WHAT IS NEEDED
Copying exactly, give the lines in the material below from the one with "appeared: Teller/rosa (543,203)" to the one with "spun: Kreisel/orange (828,167)", ends included, and nothing besides.

※ ※ ※

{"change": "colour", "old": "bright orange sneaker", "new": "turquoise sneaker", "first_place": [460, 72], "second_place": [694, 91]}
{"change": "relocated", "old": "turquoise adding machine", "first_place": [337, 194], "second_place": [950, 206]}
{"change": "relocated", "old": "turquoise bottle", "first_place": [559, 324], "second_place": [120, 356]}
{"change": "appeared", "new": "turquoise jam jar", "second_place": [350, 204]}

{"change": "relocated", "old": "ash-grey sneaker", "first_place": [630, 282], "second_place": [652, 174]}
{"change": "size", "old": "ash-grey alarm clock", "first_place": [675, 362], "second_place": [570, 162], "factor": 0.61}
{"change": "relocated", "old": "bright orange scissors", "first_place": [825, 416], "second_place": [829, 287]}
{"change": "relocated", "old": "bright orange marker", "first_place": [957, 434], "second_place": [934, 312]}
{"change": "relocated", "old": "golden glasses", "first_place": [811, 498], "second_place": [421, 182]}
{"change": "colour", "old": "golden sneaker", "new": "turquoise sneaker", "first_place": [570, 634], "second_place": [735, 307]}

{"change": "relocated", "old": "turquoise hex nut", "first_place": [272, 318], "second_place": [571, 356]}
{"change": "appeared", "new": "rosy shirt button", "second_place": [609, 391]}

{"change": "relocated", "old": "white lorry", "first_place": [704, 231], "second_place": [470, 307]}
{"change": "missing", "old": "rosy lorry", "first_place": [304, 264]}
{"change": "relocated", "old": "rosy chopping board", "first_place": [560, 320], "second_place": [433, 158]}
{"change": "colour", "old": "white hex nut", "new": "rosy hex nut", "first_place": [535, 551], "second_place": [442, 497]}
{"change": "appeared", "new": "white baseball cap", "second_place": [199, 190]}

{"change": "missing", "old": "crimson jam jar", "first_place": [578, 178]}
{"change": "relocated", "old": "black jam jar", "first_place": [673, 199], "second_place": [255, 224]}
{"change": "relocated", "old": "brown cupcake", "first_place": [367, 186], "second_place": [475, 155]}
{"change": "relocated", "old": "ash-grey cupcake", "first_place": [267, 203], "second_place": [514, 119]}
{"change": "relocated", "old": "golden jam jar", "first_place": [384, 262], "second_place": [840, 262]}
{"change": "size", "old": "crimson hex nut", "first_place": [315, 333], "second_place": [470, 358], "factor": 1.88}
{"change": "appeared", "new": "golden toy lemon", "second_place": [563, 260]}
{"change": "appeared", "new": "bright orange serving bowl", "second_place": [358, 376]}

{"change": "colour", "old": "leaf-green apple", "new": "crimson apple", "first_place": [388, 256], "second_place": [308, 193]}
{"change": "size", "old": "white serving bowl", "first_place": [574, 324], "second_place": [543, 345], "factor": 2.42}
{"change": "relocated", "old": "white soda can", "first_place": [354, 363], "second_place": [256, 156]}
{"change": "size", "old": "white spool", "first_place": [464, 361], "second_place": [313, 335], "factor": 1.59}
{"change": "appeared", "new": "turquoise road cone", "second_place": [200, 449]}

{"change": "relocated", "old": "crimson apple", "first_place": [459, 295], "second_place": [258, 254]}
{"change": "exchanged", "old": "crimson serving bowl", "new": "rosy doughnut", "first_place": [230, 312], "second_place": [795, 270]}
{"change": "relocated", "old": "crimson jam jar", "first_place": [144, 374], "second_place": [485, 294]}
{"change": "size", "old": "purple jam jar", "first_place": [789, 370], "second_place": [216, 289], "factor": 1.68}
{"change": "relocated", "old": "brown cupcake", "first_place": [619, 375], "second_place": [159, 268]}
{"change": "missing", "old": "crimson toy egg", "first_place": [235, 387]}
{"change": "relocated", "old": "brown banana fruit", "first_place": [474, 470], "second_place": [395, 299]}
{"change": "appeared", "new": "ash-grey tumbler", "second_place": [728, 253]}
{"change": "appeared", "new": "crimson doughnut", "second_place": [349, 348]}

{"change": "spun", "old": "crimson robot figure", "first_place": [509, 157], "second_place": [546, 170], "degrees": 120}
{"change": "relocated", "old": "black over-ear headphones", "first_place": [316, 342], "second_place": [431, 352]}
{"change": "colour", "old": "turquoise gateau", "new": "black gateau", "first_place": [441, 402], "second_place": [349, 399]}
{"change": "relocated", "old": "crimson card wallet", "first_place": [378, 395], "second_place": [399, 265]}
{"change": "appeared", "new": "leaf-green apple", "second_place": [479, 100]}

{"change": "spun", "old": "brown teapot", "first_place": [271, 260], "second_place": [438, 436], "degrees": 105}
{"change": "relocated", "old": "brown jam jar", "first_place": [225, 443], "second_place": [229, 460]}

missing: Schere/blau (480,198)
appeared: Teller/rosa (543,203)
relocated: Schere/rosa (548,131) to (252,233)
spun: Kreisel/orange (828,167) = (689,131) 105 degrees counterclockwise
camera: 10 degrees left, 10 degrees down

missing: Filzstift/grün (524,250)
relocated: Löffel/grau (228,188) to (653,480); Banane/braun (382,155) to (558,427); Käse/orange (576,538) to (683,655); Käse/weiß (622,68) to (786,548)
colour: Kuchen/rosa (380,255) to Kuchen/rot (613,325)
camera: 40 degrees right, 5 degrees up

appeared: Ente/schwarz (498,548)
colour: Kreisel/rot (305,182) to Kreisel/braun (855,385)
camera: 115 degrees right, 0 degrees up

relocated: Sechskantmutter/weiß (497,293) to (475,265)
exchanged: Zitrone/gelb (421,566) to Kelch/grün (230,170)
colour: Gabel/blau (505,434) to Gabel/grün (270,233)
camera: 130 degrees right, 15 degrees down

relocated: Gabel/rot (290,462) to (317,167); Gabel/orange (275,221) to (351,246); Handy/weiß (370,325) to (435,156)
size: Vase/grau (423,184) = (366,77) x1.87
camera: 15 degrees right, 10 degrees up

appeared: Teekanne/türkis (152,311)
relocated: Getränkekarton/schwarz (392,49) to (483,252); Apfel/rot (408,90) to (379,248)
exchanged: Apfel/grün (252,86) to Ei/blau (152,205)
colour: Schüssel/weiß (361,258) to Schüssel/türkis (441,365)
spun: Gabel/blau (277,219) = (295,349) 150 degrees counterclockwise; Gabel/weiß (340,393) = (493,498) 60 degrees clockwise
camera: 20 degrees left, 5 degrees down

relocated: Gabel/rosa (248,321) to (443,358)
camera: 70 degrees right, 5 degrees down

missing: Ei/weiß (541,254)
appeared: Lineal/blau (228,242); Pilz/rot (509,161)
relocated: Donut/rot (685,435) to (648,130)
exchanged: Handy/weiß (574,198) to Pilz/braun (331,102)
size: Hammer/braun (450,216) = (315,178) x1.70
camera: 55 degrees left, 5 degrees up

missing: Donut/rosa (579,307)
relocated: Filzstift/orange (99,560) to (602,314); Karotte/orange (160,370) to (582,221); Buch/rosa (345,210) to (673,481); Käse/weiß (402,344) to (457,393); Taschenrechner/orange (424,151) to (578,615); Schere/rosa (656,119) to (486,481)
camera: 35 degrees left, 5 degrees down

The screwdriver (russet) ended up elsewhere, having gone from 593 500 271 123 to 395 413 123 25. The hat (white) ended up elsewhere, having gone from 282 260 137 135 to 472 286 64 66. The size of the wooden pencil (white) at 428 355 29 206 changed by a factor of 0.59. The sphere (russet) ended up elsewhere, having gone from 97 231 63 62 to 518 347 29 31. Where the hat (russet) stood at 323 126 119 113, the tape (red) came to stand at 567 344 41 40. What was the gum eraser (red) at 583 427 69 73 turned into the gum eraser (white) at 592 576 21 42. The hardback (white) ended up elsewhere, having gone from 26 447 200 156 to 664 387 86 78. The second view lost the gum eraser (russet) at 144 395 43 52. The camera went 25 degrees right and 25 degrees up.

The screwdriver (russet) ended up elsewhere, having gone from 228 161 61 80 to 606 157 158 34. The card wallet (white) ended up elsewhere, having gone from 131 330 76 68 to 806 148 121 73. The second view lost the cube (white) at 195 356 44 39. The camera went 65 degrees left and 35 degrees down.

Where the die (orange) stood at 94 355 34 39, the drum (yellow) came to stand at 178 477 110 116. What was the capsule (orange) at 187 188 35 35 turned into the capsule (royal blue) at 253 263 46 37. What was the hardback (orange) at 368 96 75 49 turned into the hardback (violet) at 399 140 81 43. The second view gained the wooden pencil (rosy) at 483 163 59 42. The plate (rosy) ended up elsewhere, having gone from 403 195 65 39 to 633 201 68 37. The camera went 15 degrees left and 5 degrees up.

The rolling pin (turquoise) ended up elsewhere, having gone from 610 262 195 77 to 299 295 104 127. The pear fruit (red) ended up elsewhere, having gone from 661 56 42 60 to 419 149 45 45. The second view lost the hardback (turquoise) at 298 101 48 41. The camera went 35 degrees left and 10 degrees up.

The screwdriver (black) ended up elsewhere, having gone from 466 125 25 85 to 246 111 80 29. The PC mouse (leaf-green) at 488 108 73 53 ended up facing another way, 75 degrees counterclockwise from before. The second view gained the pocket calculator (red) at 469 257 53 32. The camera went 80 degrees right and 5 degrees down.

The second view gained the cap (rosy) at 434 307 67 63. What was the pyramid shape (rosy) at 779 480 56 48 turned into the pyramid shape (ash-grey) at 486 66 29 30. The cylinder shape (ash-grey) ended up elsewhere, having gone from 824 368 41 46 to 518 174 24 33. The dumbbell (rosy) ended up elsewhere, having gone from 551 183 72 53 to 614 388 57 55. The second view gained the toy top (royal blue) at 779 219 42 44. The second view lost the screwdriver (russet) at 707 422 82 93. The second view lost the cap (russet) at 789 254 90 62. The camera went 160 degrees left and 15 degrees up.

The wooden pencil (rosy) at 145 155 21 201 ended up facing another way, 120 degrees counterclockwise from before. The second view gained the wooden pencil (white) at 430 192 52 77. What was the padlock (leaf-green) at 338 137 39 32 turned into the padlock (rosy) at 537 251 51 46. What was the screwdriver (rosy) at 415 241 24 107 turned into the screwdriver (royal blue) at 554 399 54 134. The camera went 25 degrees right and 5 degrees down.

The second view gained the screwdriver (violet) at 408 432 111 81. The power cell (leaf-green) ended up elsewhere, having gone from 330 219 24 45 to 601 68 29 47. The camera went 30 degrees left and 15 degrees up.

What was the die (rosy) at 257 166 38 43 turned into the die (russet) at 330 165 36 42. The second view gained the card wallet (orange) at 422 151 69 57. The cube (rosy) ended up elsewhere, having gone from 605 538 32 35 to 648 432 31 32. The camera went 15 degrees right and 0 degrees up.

※ ※ ※

ANSWER SPACE
appeared: Teller/rosa (543,203)
relocated: Schere/rosa (548,131) to (252,233)
spun: Kreisel/orange (828,167) = (689,131) 105 degrees counterclockwise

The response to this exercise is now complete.